**Work to be completed**
Within the records, how many lines hold the word "wiper"? State that number alone.

··· Task inputs

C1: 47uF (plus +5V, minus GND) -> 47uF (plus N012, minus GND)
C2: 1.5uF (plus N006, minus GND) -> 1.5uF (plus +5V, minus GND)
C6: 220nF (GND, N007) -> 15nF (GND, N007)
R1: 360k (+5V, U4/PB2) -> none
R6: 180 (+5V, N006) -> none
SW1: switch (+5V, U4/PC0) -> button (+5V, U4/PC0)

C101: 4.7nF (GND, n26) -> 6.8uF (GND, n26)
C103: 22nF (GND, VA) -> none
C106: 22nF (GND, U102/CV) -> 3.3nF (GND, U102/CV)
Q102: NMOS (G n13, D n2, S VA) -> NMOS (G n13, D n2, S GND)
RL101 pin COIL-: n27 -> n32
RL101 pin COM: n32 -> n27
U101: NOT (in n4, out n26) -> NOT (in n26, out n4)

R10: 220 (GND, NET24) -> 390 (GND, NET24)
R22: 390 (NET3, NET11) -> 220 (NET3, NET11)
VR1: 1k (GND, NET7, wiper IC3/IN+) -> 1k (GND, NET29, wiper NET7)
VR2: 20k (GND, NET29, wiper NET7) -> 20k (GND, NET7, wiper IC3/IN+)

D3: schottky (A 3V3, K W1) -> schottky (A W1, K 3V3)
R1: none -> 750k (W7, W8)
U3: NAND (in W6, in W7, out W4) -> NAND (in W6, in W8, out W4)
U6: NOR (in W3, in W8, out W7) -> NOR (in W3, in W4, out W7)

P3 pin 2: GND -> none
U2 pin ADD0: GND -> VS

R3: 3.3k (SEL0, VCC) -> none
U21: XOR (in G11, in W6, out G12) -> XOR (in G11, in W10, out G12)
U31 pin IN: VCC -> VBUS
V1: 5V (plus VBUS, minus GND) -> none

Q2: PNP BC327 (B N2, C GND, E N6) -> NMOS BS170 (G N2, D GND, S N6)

······

**Output**
2